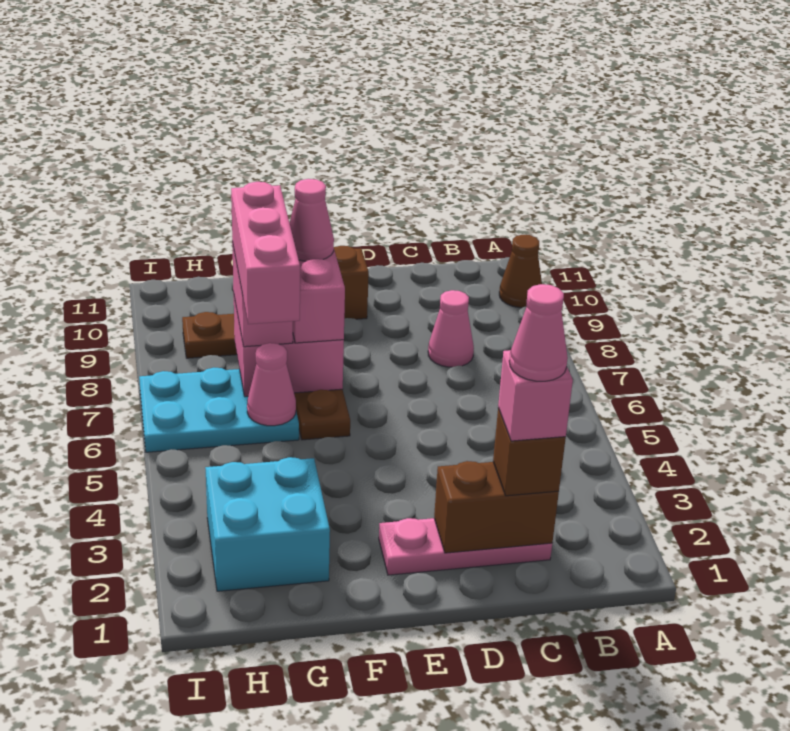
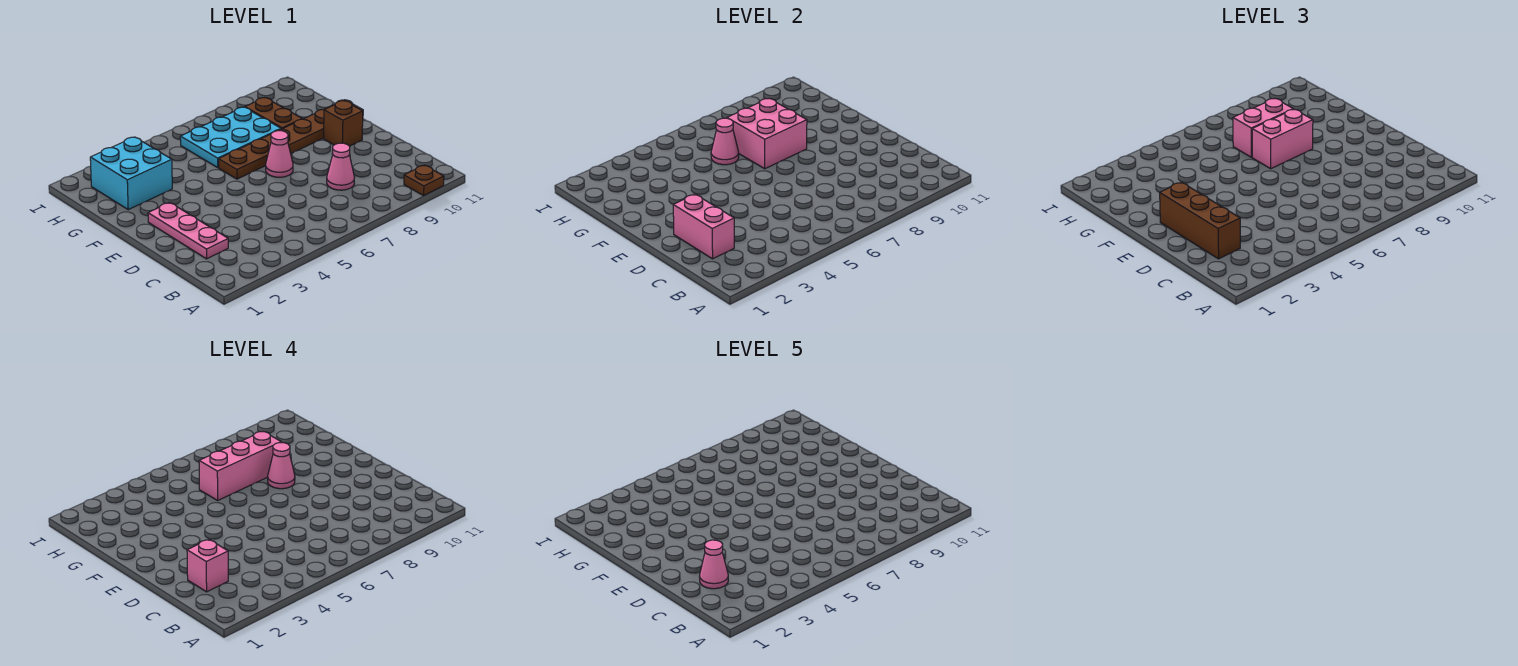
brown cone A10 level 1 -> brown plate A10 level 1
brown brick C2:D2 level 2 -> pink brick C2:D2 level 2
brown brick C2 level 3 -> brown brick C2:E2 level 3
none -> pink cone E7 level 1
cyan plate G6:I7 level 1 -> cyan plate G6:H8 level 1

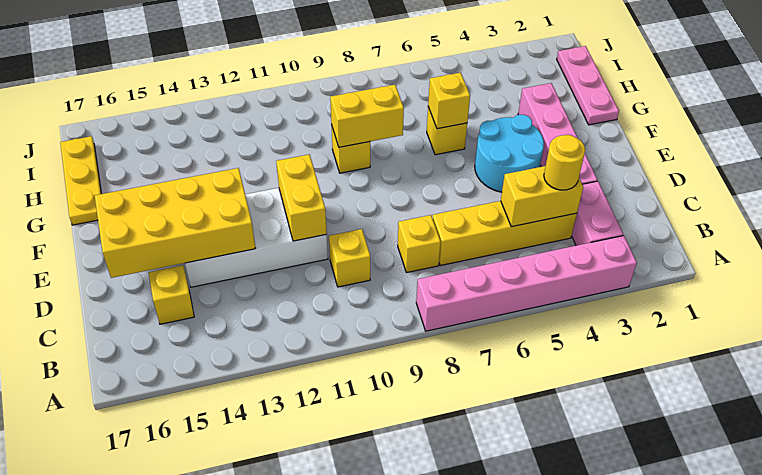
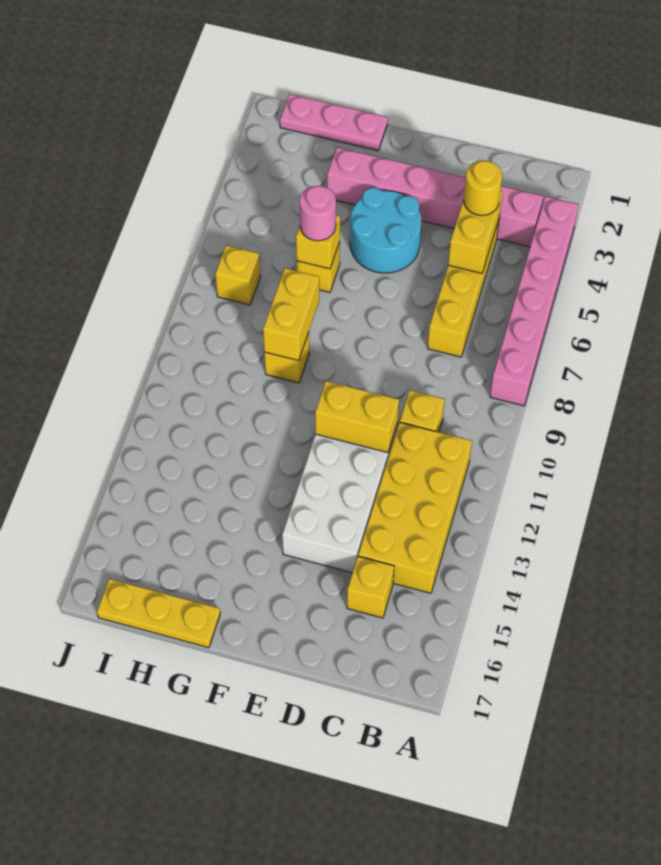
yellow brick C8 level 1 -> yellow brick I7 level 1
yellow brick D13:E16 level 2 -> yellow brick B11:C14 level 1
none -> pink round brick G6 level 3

* * * * *

▸ Problem
Once you have counted the lines above that contain "none", give that number alone.

▸ Answer to this problem
2